What you should do: Reproduce verbatim the stretch of the records below from their start through the line containing "4: (1225, 476)", including both ends.

--

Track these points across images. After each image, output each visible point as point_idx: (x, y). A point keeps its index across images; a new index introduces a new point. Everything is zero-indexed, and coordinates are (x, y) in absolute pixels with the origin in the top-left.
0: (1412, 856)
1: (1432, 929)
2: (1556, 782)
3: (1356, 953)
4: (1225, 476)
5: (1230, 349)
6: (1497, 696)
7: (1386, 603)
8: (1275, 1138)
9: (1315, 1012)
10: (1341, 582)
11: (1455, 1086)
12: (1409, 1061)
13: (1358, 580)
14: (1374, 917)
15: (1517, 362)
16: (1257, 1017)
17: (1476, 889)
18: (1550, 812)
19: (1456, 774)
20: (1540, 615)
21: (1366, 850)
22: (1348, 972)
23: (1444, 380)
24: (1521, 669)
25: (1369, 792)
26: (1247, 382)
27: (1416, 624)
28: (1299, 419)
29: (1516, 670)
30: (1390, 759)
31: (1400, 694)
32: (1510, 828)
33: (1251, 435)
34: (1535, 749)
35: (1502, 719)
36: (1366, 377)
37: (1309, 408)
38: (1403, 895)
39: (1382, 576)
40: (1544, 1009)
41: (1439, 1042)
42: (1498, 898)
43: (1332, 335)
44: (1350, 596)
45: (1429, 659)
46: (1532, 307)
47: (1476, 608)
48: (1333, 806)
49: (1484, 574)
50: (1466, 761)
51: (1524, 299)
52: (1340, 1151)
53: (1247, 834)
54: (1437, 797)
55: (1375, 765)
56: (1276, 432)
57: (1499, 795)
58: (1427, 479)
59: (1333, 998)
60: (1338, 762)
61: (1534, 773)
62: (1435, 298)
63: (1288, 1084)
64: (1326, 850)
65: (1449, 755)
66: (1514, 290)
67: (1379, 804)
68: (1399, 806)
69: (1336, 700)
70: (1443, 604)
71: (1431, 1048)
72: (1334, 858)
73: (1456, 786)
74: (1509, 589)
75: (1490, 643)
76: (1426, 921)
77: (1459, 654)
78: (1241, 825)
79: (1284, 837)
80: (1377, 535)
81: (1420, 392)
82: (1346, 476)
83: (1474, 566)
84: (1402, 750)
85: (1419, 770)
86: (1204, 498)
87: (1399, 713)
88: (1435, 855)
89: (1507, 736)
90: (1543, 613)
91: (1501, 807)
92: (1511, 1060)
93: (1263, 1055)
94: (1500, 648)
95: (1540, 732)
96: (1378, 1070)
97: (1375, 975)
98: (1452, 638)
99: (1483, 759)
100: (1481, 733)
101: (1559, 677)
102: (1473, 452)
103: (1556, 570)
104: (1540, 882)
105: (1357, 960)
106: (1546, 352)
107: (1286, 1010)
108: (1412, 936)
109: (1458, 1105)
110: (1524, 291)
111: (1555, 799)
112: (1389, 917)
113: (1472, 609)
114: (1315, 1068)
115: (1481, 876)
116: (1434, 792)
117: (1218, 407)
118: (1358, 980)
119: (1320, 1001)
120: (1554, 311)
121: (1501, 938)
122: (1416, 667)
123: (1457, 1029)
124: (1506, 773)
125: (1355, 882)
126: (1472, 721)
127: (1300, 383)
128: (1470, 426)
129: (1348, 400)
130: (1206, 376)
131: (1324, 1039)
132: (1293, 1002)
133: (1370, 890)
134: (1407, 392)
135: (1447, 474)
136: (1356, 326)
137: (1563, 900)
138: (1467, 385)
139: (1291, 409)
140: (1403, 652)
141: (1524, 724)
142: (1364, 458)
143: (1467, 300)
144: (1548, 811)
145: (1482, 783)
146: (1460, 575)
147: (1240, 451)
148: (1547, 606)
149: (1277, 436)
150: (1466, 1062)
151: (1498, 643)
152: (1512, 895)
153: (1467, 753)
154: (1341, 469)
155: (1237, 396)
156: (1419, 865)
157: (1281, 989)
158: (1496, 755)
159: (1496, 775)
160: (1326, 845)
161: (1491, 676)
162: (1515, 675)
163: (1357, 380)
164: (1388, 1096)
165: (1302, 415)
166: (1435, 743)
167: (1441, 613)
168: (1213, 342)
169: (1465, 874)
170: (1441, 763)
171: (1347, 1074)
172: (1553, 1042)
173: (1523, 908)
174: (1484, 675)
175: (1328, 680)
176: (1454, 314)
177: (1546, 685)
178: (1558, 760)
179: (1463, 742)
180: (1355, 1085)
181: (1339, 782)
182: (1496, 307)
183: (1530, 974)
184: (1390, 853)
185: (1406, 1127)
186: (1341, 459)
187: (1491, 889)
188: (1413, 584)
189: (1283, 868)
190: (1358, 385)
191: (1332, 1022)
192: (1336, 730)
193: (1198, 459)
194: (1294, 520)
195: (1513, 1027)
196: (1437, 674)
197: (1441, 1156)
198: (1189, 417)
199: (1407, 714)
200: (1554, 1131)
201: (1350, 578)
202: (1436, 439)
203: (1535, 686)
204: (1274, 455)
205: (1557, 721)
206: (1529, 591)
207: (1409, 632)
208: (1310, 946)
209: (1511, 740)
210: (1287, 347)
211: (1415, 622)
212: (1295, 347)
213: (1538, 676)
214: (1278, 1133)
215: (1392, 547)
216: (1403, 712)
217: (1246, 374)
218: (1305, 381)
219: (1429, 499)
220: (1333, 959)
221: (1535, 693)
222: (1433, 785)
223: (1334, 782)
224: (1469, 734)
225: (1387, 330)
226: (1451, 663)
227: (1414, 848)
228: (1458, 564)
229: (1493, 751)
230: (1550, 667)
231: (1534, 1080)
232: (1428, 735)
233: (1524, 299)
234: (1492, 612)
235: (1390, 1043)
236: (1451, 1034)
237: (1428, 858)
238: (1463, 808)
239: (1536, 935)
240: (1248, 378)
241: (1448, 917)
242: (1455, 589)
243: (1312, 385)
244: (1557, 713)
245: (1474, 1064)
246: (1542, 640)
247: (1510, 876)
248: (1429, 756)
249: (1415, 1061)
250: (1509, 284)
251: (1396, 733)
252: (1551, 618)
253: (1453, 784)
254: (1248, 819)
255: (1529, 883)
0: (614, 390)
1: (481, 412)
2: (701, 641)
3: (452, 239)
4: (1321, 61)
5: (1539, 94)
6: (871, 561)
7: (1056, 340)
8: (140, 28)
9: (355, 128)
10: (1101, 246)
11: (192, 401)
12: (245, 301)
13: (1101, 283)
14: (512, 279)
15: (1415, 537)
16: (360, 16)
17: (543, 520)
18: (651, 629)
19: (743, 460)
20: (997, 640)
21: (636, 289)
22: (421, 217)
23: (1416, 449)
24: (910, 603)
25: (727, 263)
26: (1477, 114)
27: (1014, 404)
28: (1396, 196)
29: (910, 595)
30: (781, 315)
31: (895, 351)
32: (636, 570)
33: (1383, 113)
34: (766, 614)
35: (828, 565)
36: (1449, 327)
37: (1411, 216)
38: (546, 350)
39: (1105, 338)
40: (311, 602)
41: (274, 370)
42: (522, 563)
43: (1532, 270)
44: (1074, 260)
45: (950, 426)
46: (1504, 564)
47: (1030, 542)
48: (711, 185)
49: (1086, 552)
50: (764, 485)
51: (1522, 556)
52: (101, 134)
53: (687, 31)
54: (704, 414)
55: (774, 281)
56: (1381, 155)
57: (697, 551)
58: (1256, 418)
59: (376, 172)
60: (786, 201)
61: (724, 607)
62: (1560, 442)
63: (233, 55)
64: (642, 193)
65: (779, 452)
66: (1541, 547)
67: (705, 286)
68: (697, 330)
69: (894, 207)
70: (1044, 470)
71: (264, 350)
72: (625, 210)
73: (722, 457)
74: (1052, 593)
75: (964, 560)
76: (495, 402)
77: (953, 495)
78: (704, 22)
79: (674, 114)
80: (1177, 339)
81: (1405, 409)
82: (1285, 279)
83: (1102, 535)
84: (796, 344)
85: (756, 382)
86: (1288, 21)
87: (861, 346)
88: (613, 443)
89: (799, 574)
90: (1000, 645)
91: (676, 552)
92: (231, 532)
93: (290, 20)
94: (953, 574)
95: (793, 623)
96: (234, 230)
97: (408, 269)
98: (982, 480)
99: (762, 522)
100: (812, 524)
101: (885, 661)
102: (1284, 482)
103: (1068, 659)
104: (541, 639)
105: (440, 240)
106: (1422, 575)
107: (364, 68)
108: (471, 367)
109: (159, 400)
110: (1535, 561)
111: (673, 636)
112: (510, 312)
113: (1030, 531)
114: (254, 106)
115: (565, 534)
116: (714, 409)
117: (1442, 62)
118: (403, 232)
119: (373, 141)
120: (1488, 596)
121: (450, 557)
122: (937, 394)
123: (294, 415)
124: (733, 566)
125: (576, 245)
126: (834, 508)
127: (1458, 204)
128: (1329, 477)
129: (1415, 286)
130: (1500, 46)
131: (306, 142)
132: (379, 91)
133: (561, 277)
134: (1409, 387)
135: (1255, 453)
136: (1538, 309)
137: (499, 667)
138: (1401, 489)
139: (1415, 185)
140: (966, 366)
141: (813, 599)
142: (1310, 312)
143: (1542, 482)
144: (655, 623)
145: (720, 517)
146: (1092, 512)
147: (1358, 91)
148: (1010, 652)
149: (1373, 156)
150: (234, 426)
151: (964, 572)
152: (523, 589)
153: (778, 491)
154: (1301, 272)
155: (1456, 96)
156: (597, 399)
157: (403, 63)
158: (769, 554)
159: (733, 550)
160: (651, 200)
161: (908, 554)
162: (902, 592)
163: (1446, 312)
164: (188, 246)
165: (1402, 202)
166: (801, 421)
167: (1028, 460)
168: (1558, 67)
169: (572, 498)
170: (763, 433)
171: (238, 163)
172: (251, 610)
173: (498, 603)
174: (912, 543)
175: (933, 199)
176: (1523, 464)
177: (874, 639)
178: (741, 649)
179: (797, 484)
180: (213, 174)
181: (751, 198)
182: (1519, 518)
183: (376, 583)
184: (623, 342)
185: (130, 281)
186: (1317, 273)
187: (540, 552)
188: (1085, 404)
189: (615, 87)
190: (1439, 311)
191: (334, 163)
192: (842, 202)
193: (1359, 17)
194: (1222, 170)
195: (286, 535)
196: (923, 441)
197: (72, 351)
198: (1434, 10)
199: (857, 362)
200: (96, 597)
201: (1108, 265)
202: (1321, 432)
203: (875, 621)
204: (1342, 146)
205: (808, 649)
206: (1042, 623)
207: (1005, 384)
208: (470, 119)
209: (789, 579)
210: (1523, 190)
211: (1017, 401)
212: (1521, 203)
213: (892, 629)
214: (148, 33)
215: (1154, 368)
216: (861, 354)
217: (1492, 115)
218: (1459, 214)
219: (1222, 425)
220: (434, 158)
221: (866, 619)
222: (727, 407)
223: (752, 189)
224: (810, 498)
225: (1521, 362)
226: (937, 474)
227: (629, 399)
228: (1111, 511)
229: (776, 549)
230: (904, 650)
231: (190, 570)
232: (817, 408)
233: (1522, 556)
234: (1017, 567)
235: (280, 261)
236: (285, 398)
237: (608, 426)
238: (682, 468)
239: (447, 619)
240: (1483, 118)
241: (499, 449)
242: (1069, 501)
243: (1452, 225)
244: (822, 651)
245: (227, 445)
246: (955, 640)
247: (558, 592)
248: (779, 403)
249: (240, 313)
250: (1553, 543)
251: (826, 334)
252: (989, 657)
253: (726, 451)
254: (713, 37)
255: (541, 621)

--

Full output:
Track these points across images. After each image, output each visible point as point_idx: (x, y). A point keeps its index across images; a new index introduces a new point. Everything is zero-indexed, and coordinates are (x, y) in absolute pixels with the origin in the top-left.
0: (1412, 856)
1: (1432, 929)
2: (1556, 782)
3: (1356, 953)
4: (1225, 476)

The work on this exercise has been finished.